Whatever precedes the line containing "R14: 2.2k (N25, N33) -> 47k (N25, N33)" is not copied; that line and every line after it through the final one below are copied exactly, except pictures.

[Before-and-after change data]
▶

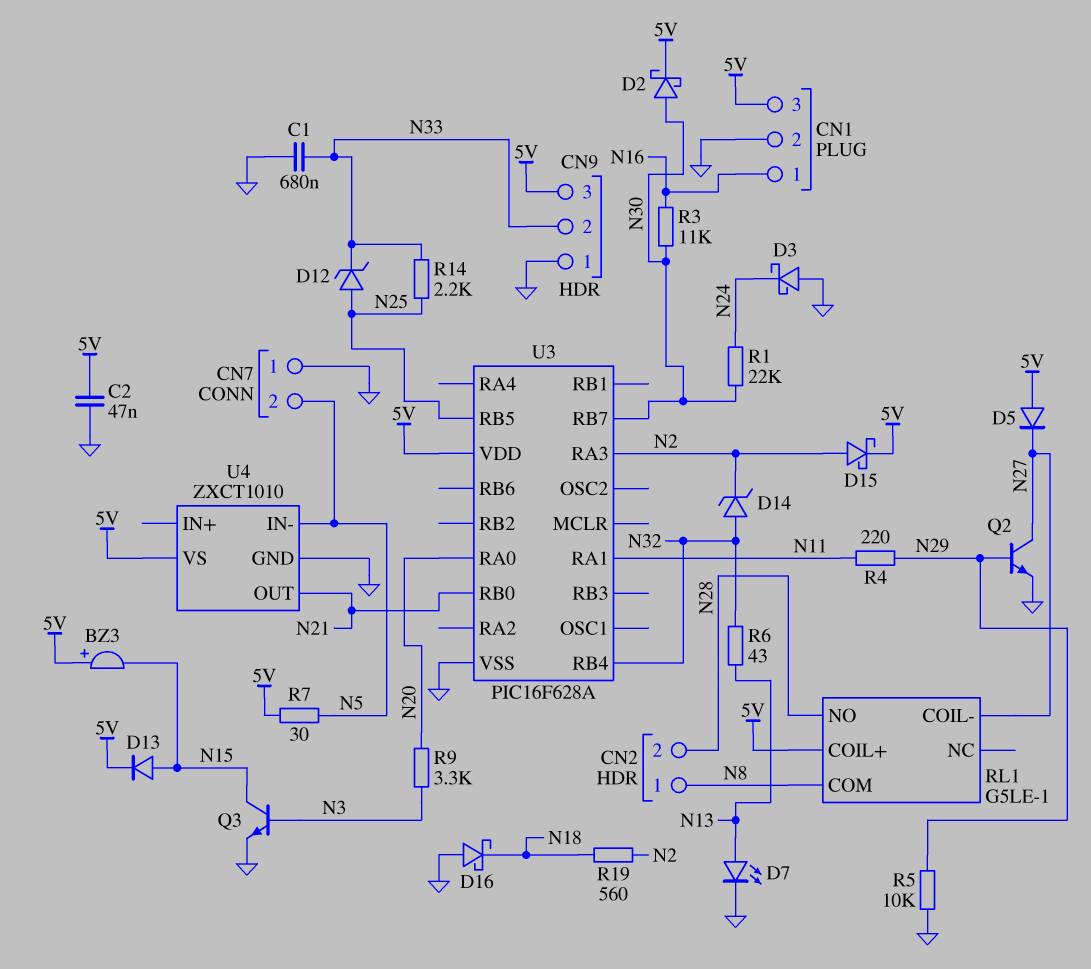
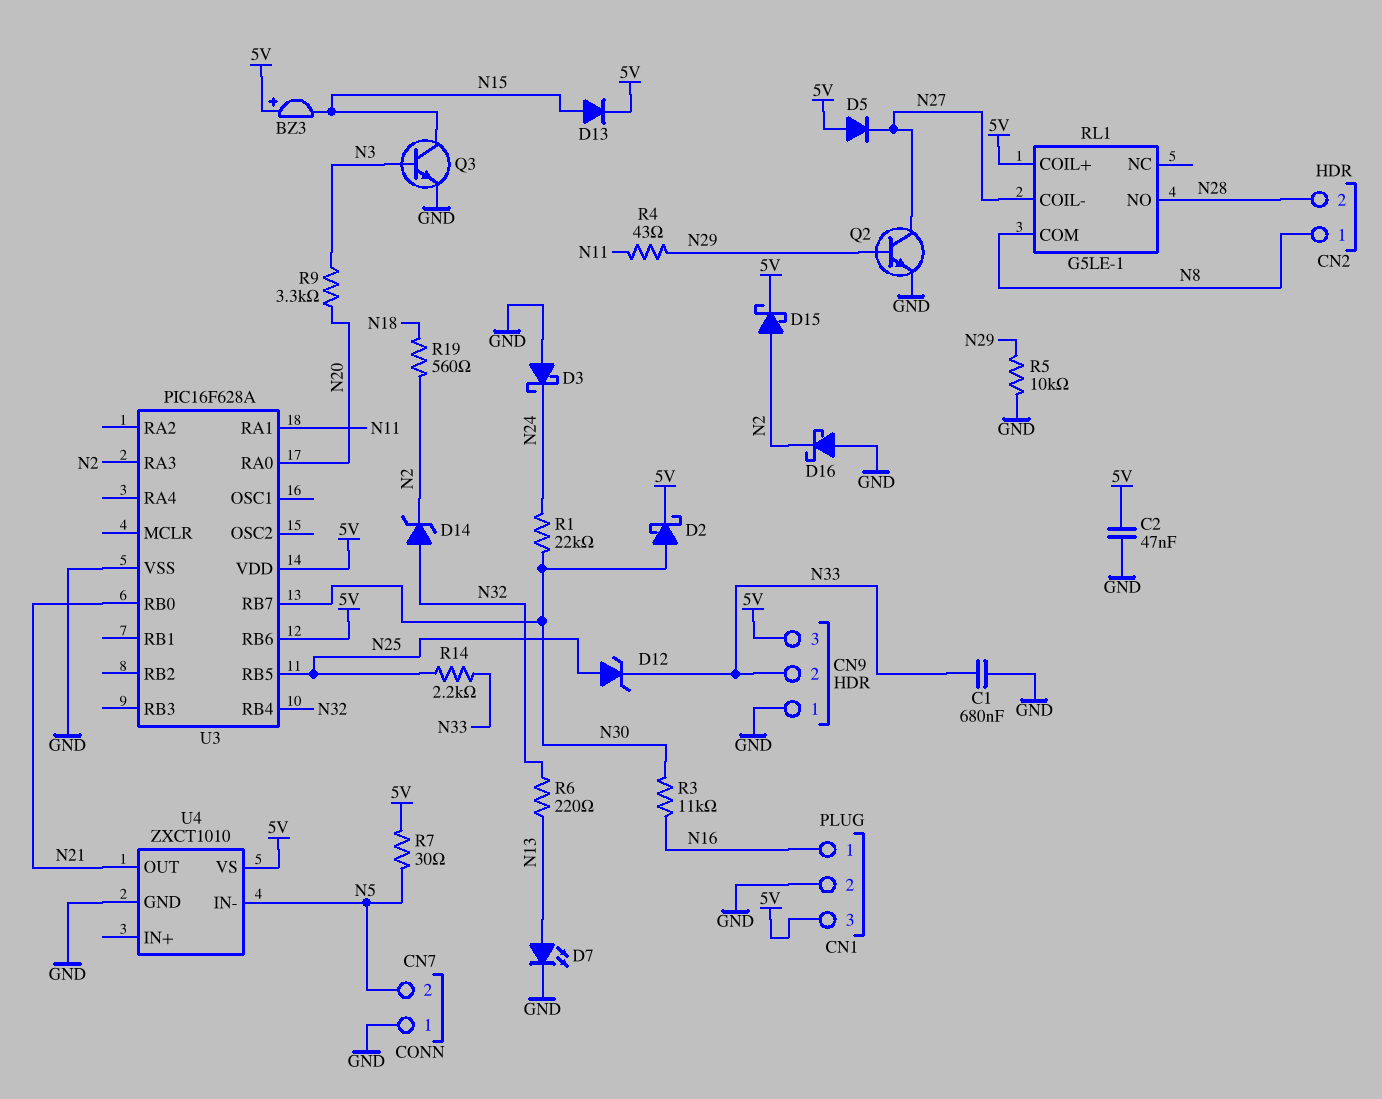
D16: schottky (A GND, K N18) -> schottky (A GND, K N2)
R4: 220 (N11, N29) -> 43 (N11, N29)
R6: 43 (N13, N32) -> 220 (N13, N32)
U3 pin RB6: none -> 5V

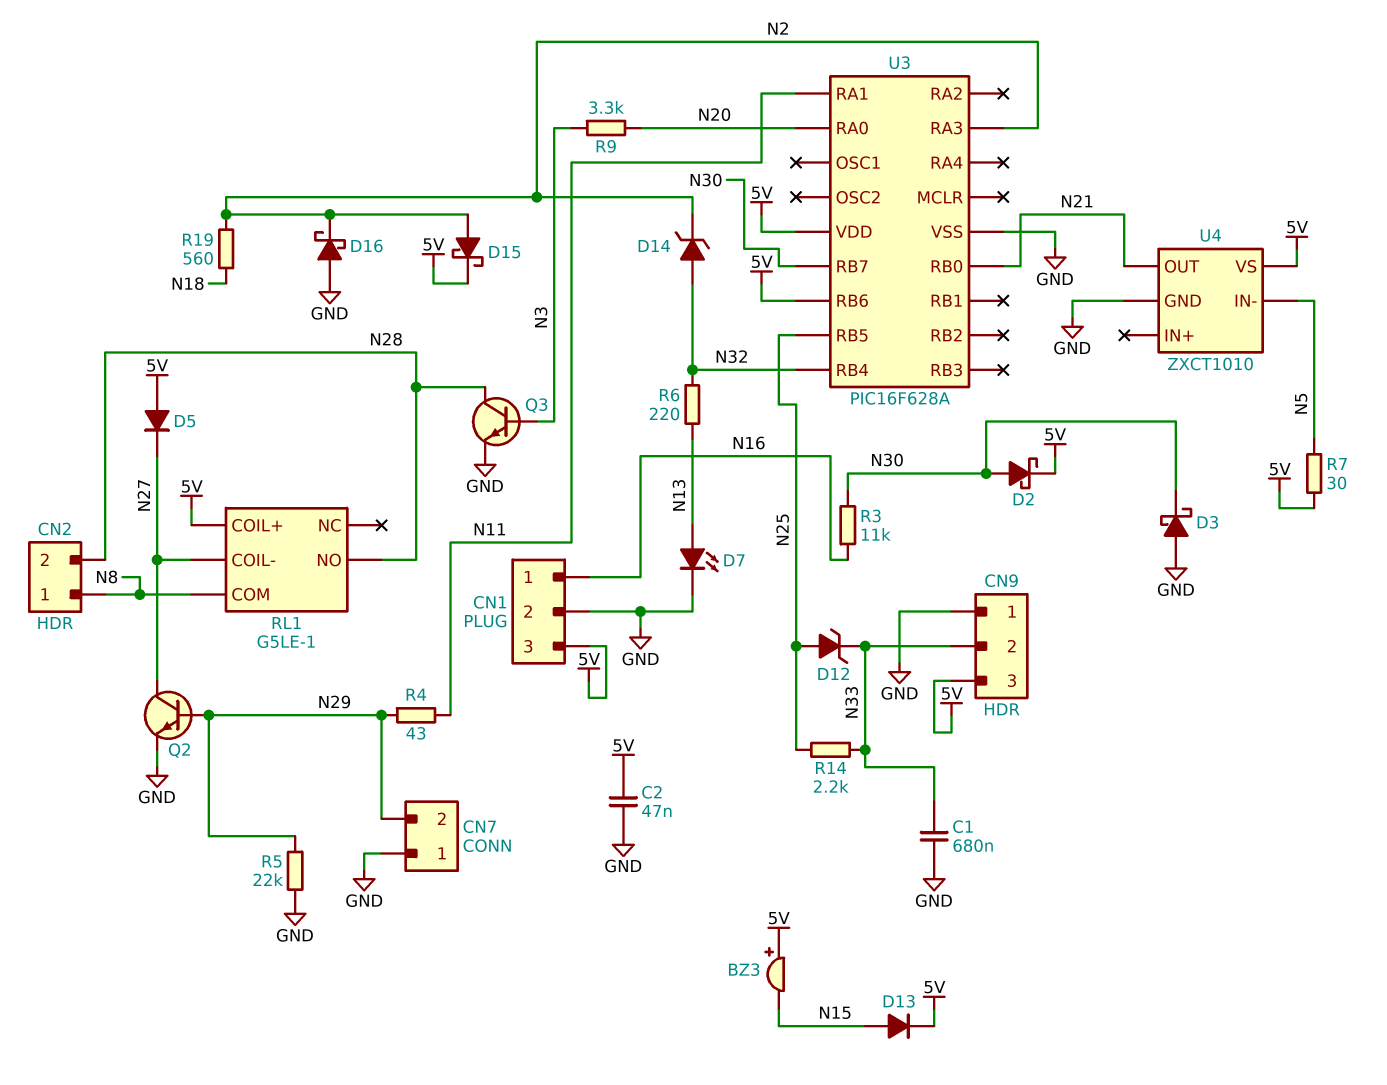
CN7 pin 2: N5 -> N29
D3: schottky (A GND, K N24) -> schottky (A GND, K N30)
Q3: NPN (B N3, C N15, E GND) -> NPN (B N3, C N28, E GND)
R1: 22k (N24, N30) -> none
R5: 10k (GND, N29) -> 22k (GND, N29)

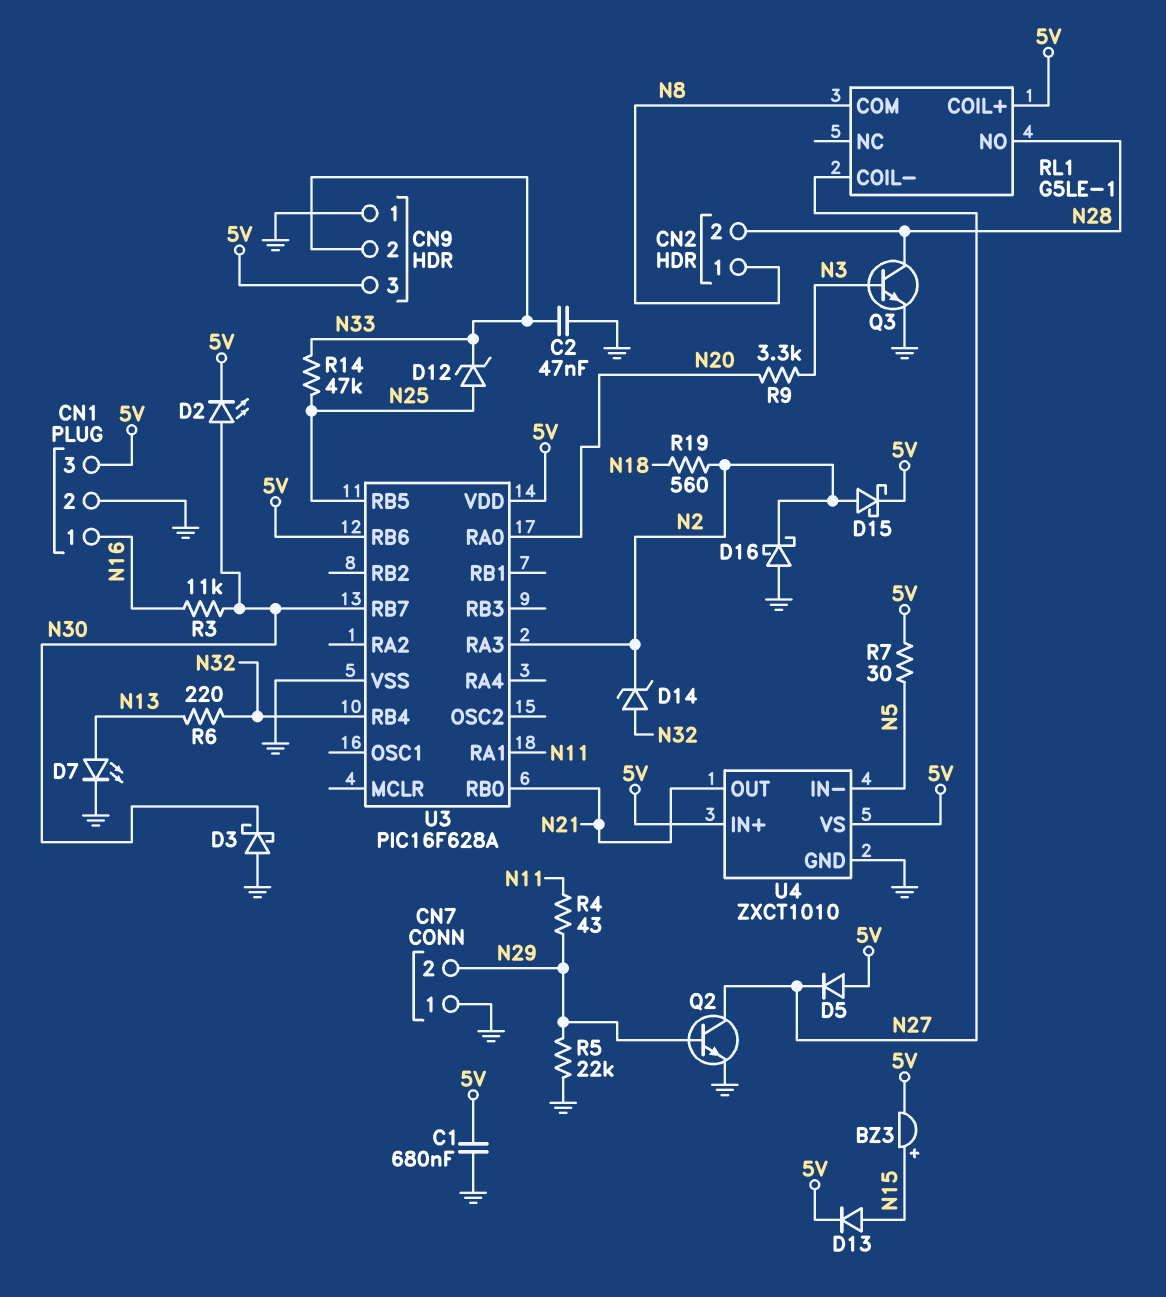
BZ3: buzzer (plus 5V, minus N15) -> buzzer (plus N15, minus 5V)
C1: 680nF (GND, N33) -> 680nF (5V, GND)
C2: 47nF (5V, GND) -> 47nF (GND, N33)
D2: schottky (A N30, K 5V) -> LED (A N30, K 5V)
R14: 2.2k (N25, N33) -> 47k (N25, N33)
U4 pin IN+: none -> 5V

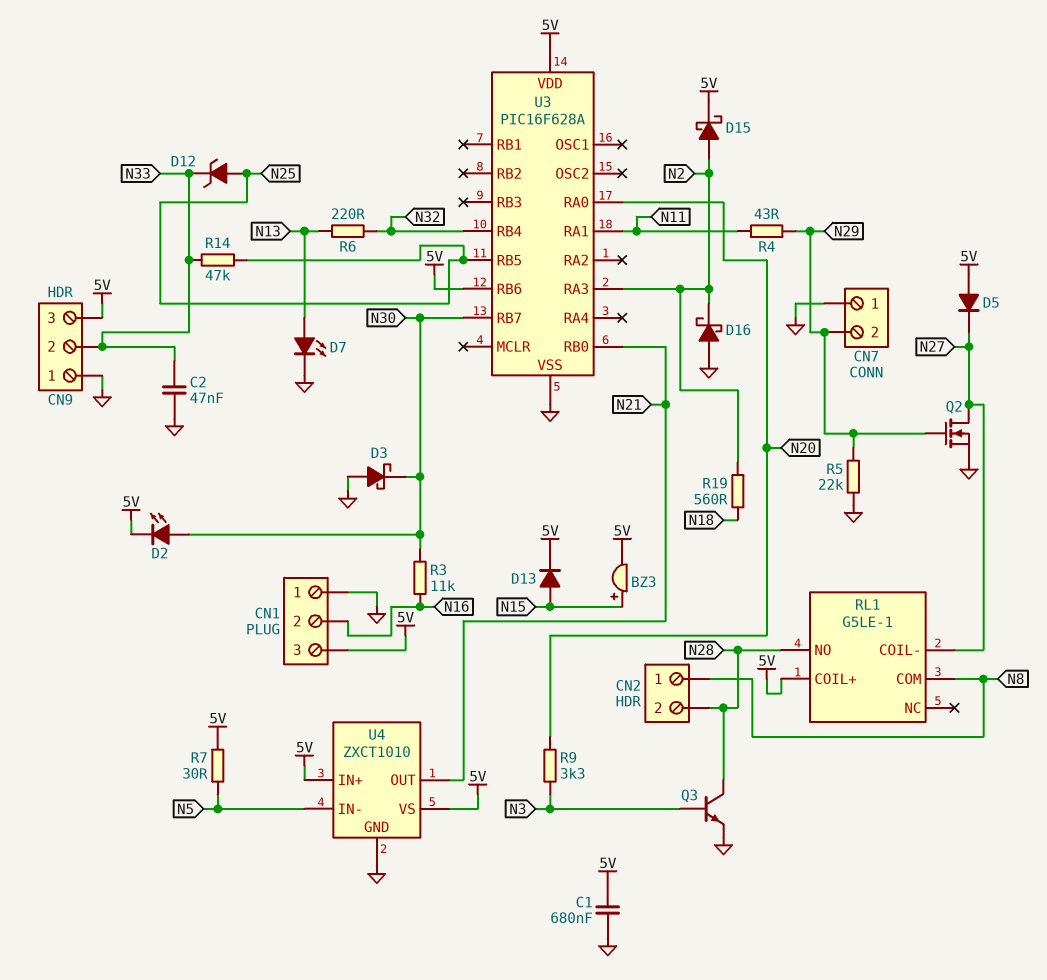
CN1 pin 1: N16 -> GND
CN1 pin 2: GND -> N16
D14: zener (A N32, K N2) -> none
Q2: NPN (B N29, C N27, E GND) -> NMOS (G N29, D N27, S GND)

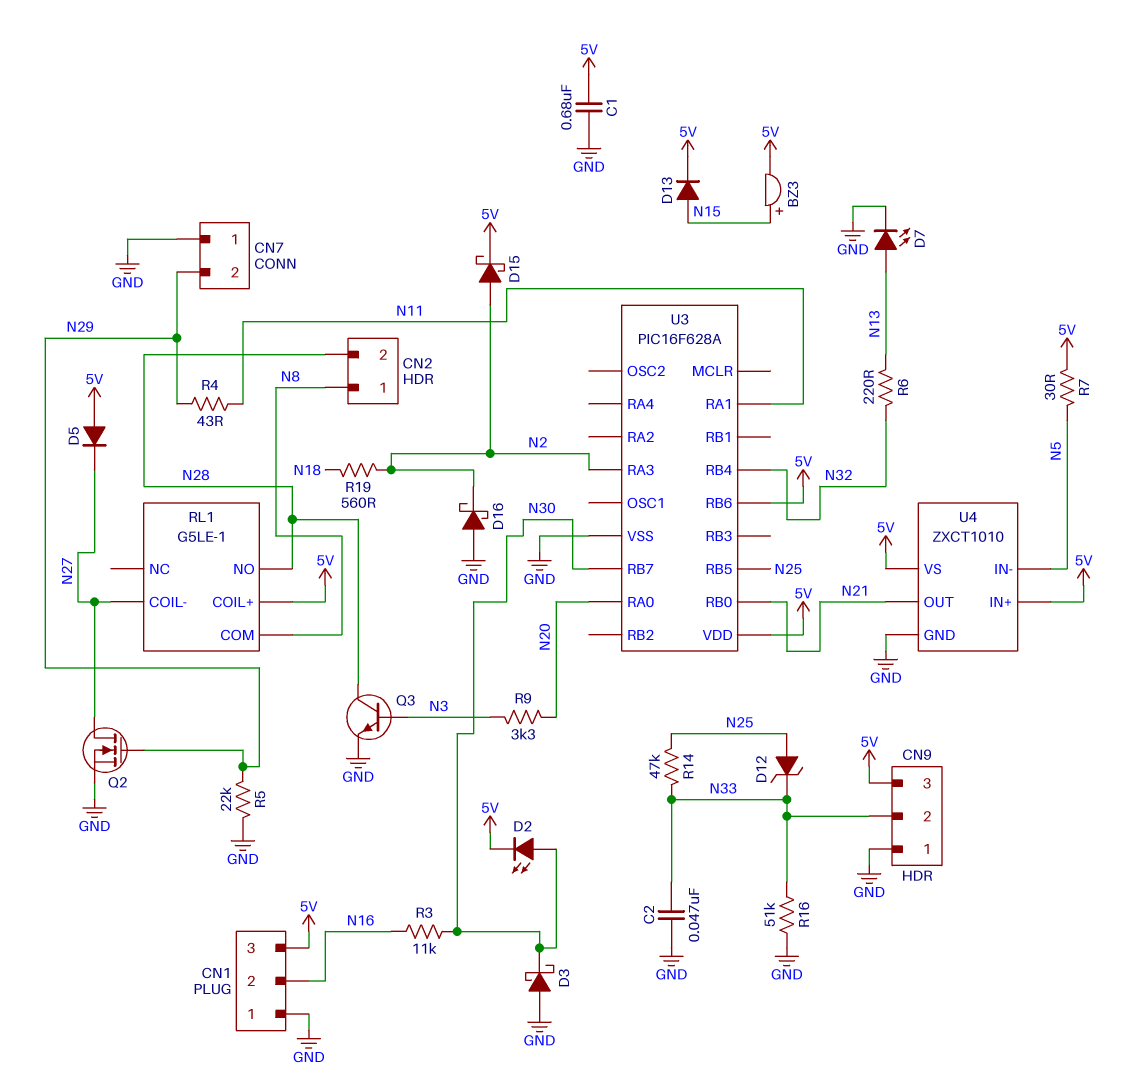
R16: none -> 51k (GND, N33)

◀

> [REPLY]
R14: 2.2k (N25, N33) -> 47k (N25, N33)
U4 pin IN+: none -> 5V

CN1 pin 1: N16 -> GND
CN1 pin 2: GND -> N16
D14: zener (A N32, K N2) -> none
Q2: NPN (B N29, C N27, E GND) -> NMOS (G N29, D N27, S GND)

R16: none -> 51k (GND, N33)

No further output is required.